### YOUR ASSIGNMENT
A word-for-word copy of the records below is needed, without the images.

(Beginning of GIVEN RECORDS)

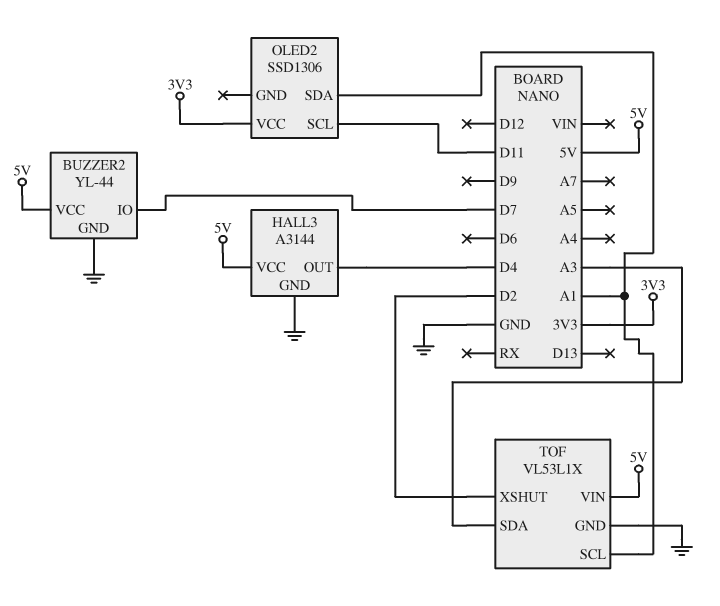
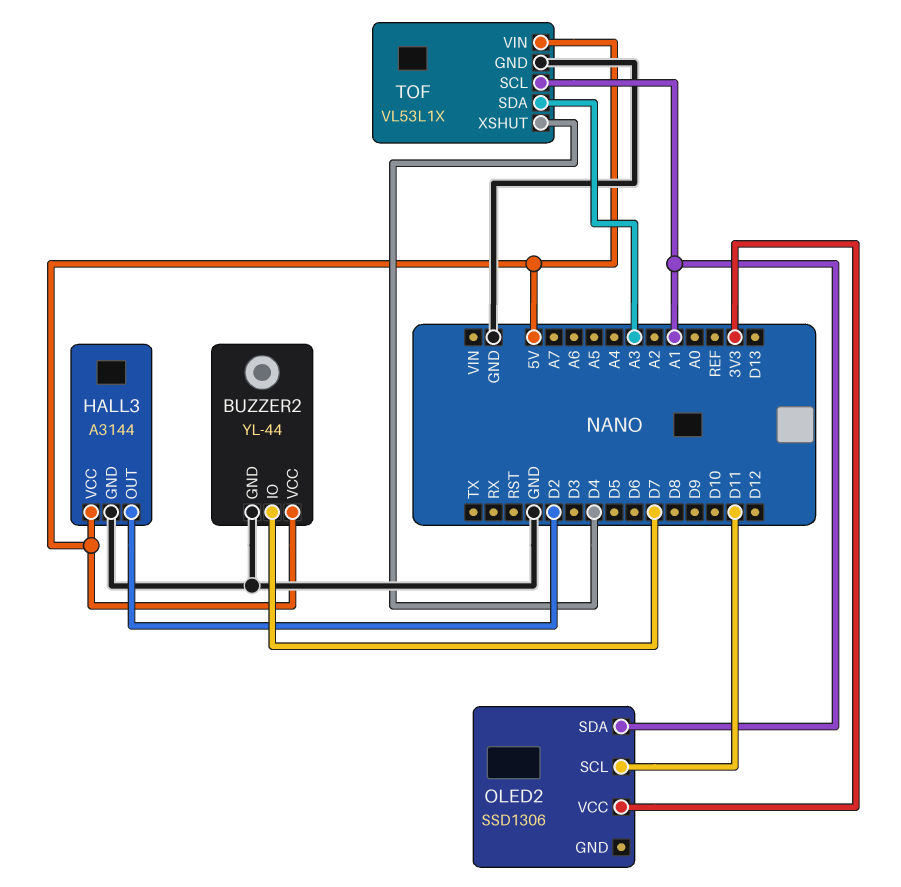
HALL3 pin OUT: D4 -> D2
TOF pin XSHUT: D2 -> D4

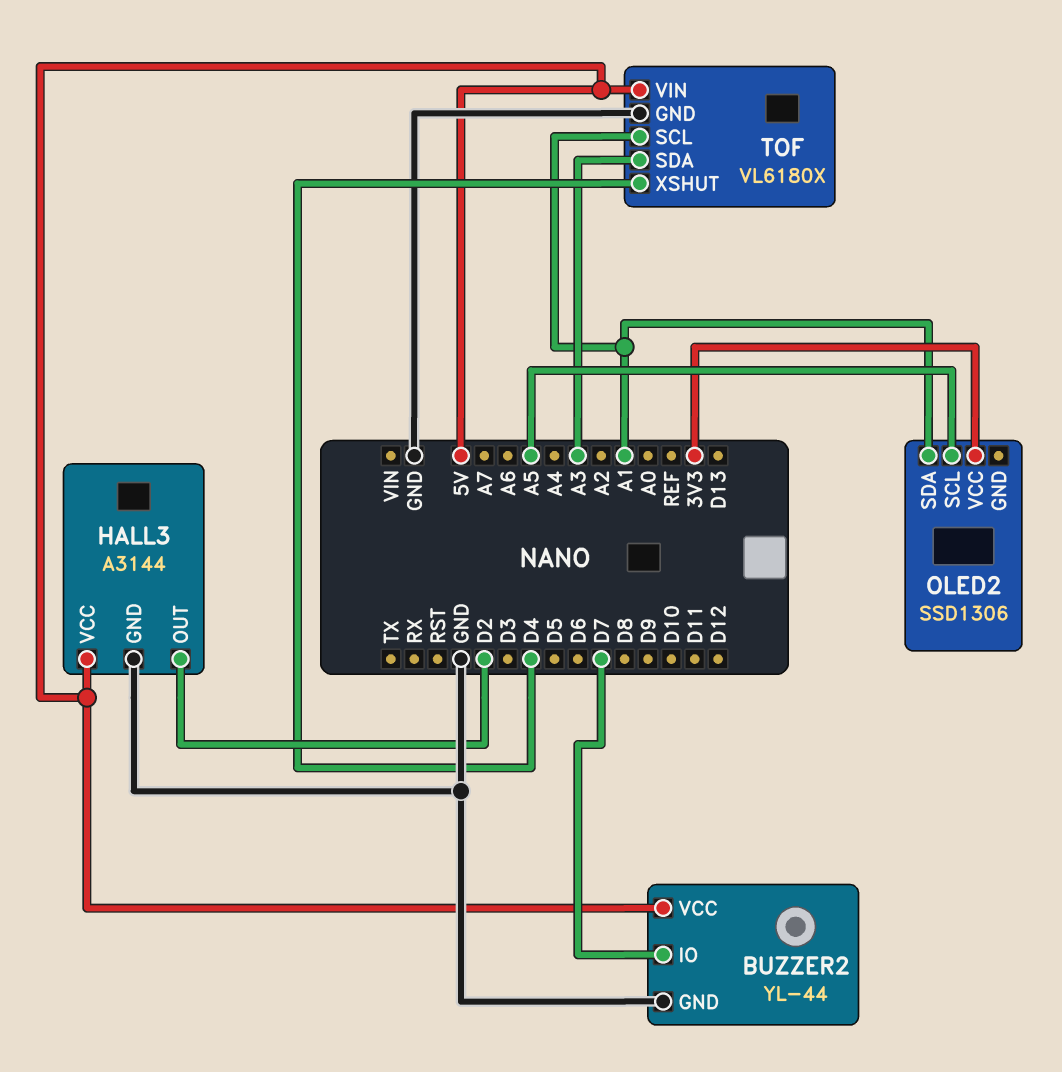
OLED2 pin SCL: D11 -> A5
TOF: VL53L1X -> VL6180X

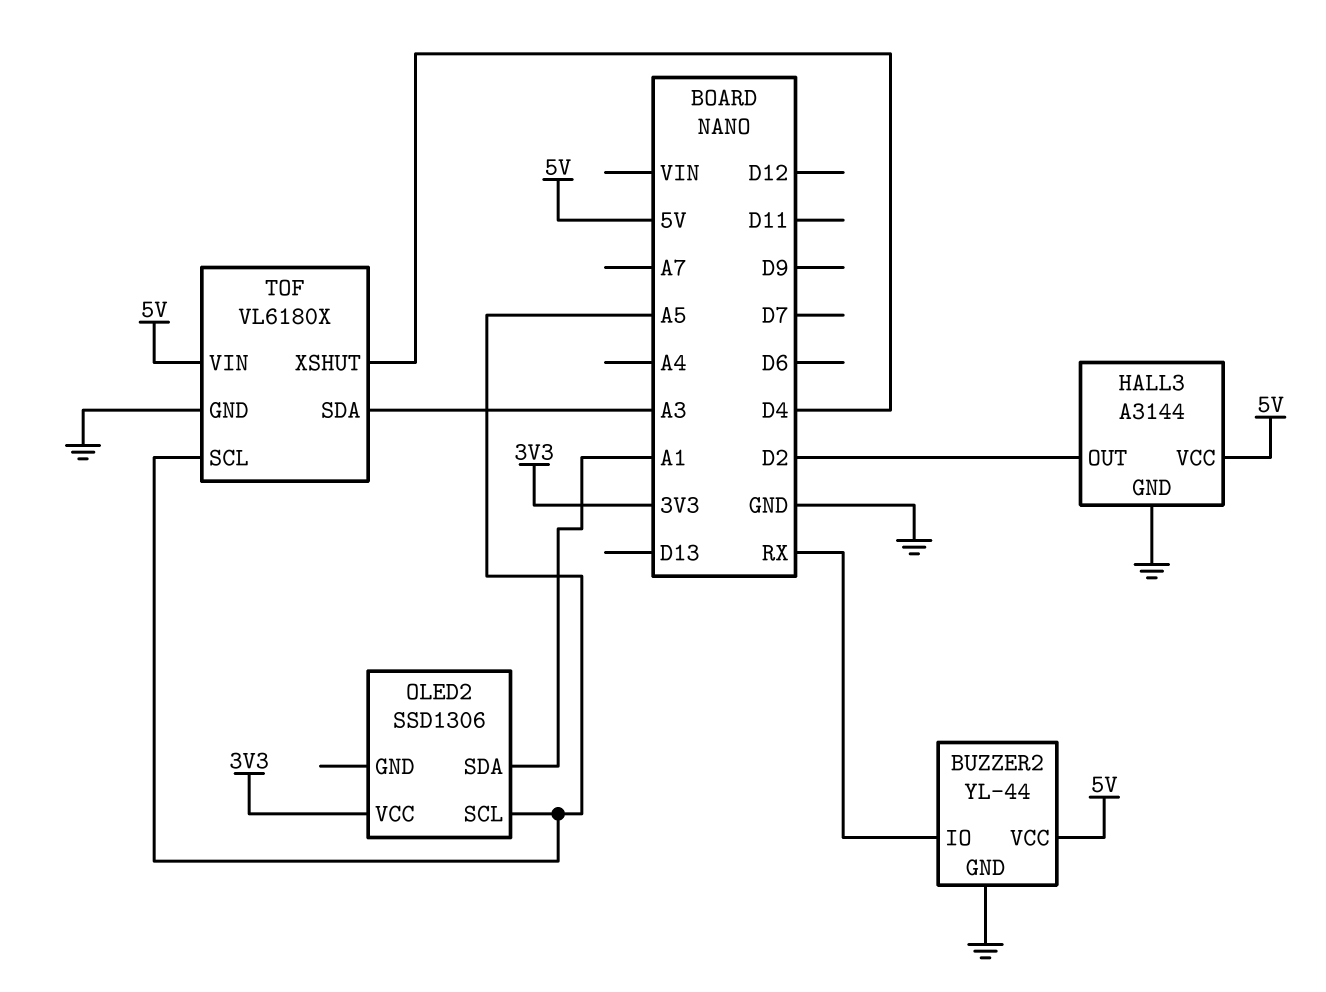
BUZZER2 pin IO: D7 -> RX
TOF pin SCL: A1 -> A5

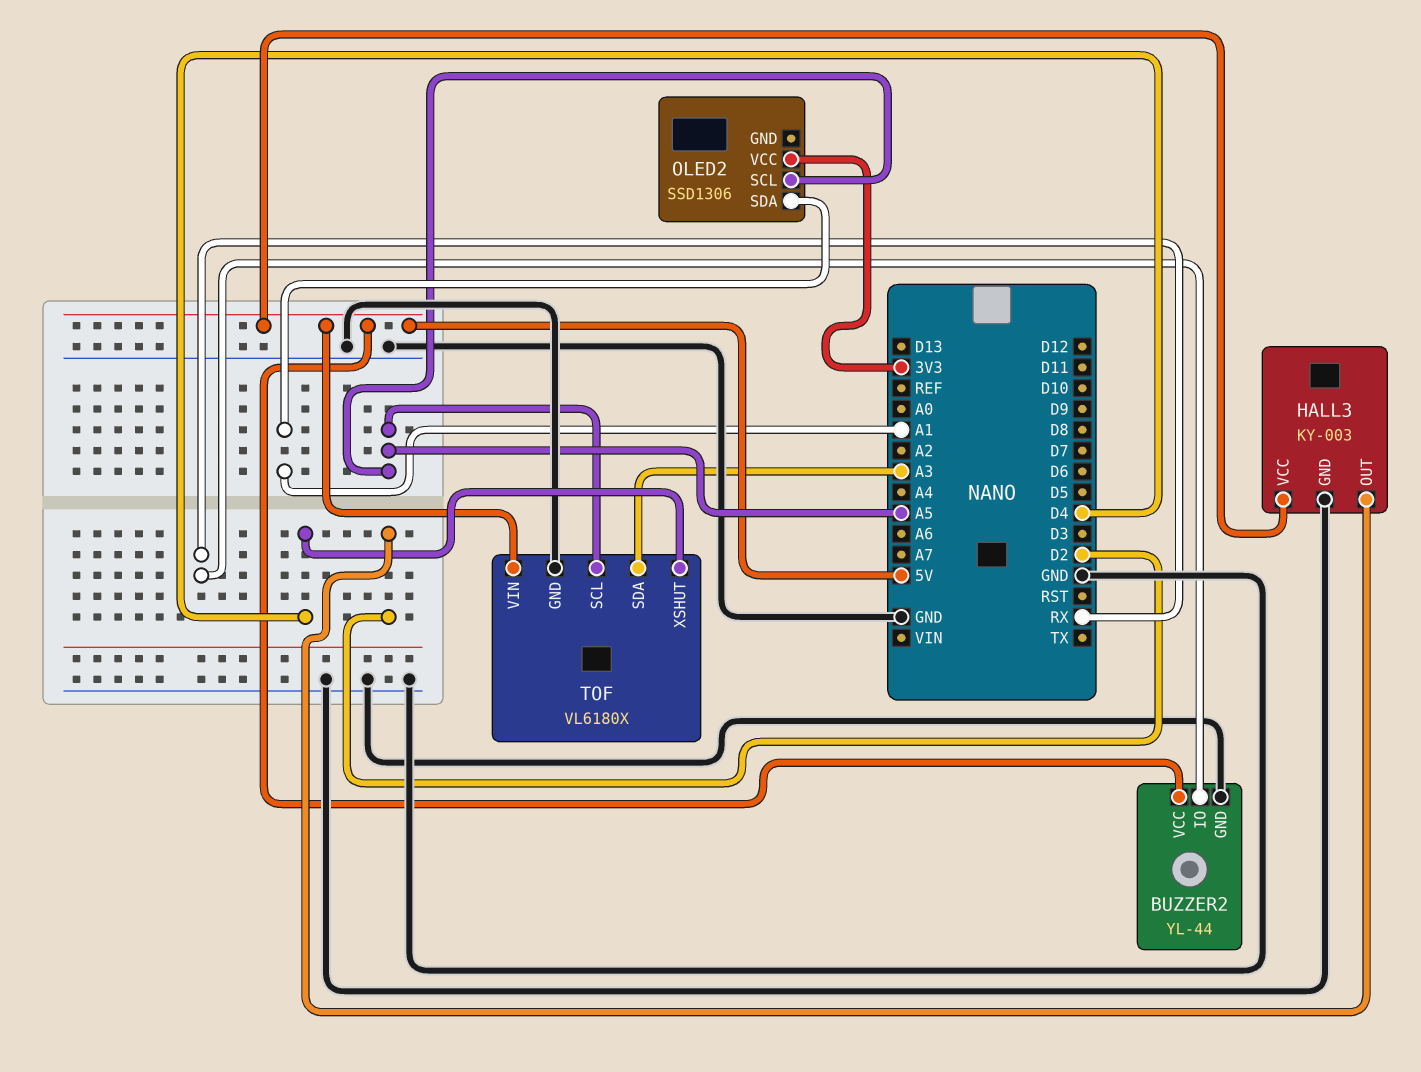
HALL3: A3144 -> KY-003

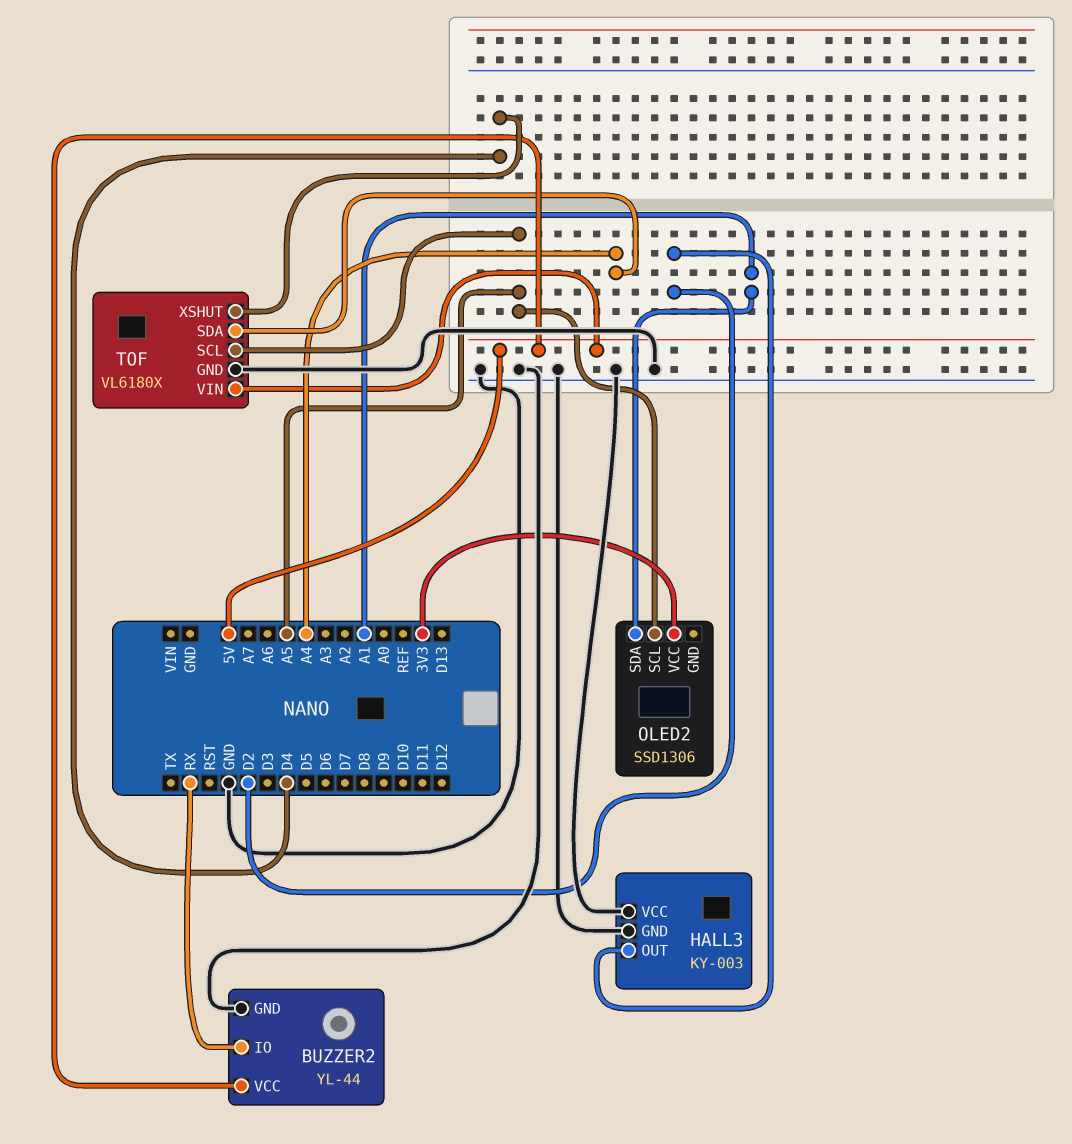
HALL3 pin VCC: 5V -> GND
TOF pin SDA: A3 -> A4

(End of GIVEN RECORDS)

### ANSWER BOX
HALL3 pin OUT: D4 -> D2
TOF pin XSHUT: D2 -> D4

OLED2 pin SCL: D11 -> A5
TOF: VL53L1X -> VL6180X

BUZZER2 pin IO: D7 -> RX
TOF pin SCL: A1 -> A5

HALL3: A3144 -> KY-003

HALL3 pin VCC: 5V -> GND
TOF pin SDA: A3 -> A4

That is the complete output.